Work instructions: What is the number of lines in the records that contain "pink"? Give only that number.

Extracted entries Block Start

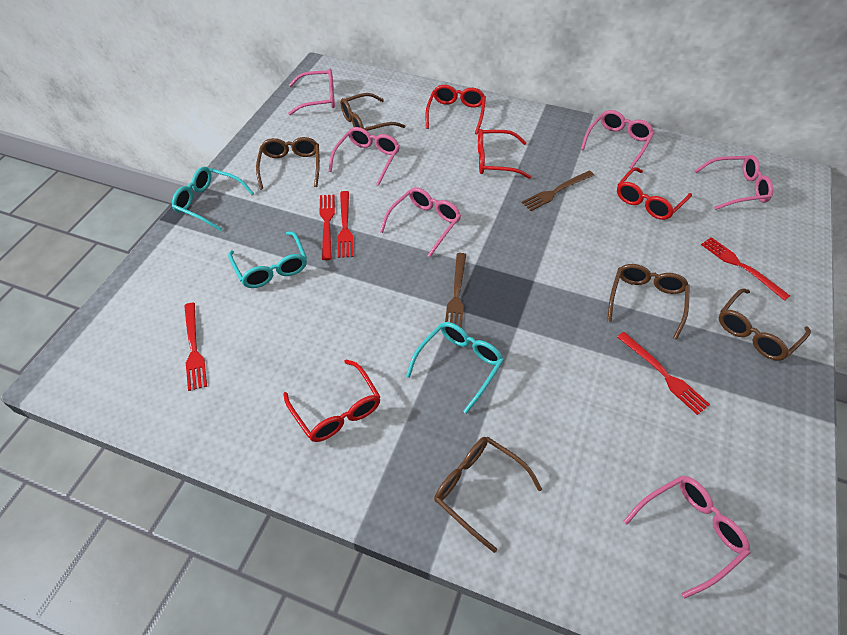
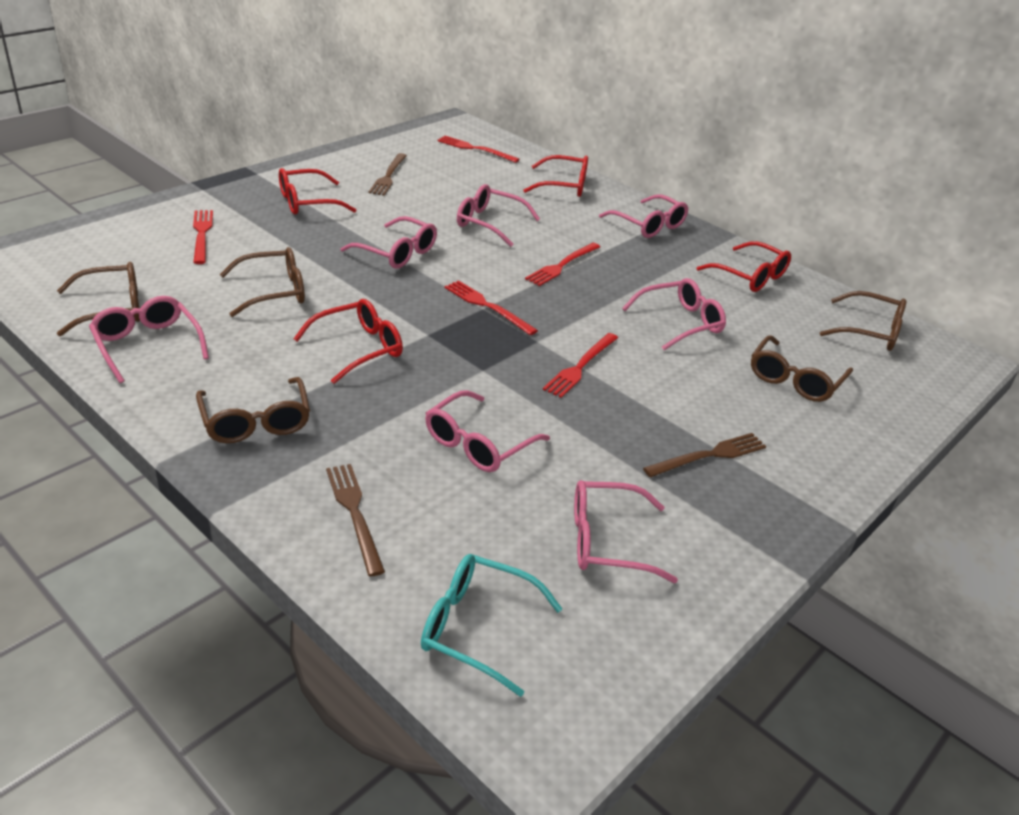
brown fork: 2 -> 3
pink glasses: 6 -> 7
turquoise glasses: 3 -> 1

Extracted entries Block End
Extracted entries Block Start

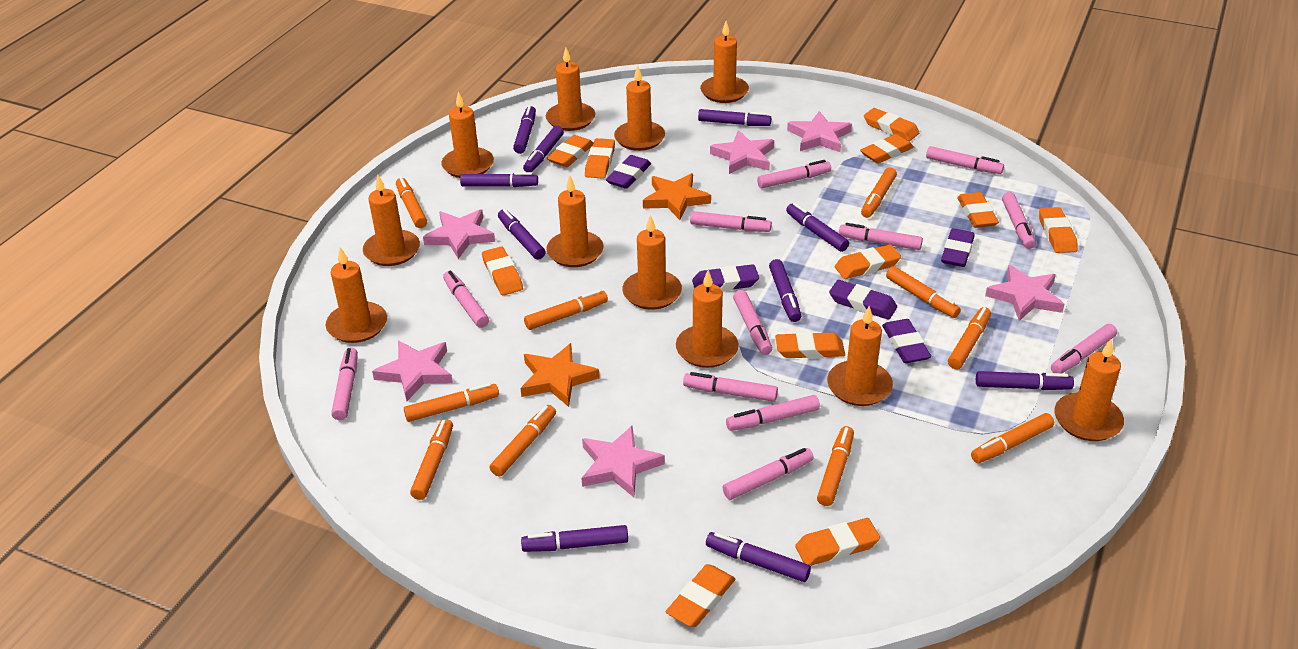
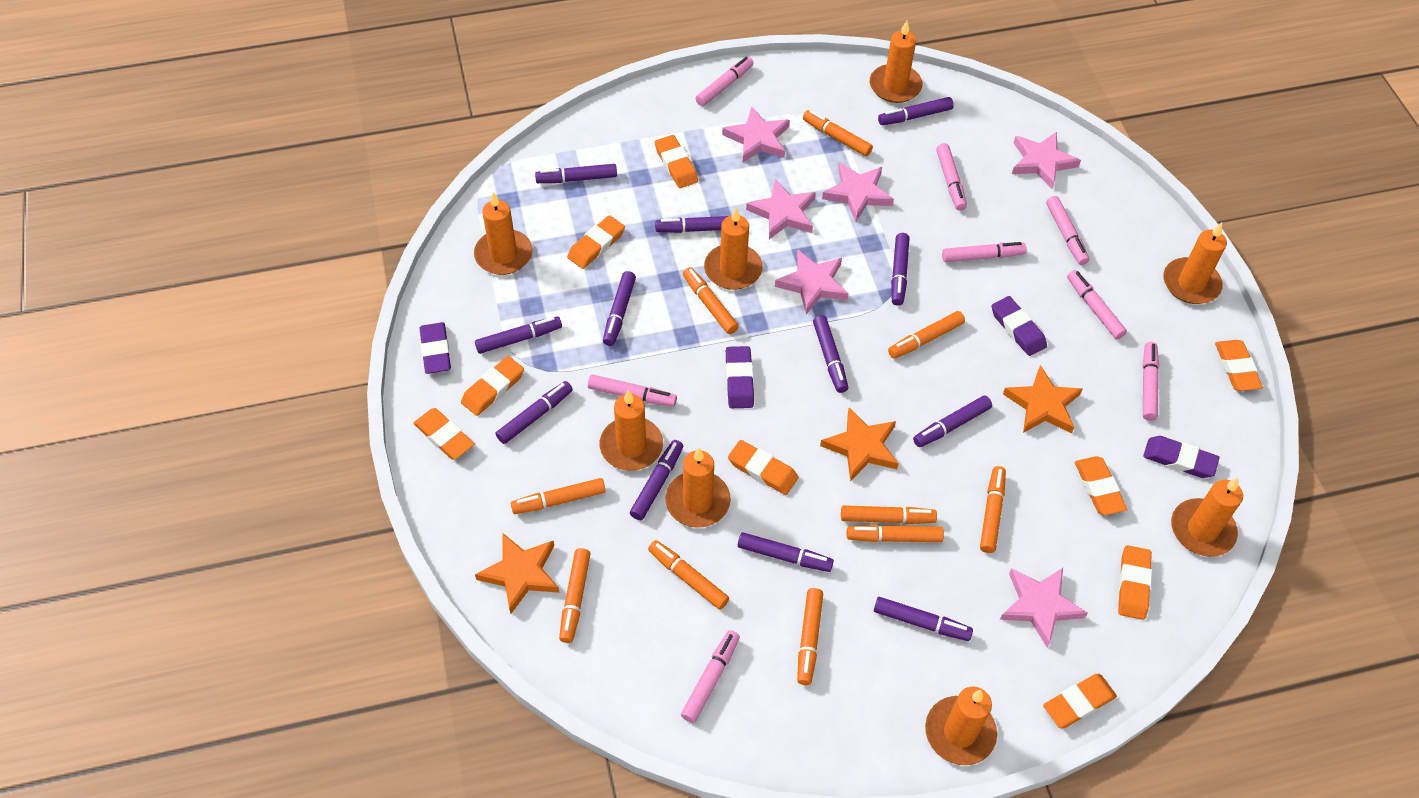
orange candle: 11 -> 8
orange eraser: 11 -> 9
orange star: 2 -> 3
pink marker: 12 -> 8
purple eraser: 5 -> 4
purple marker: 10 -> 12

Extracted entries Block End
Extracted entries Block Start

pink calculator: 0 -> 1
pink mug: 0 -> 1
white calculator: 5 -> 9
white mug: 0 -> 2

Extracted entries Block End

Answer for this exercise: 4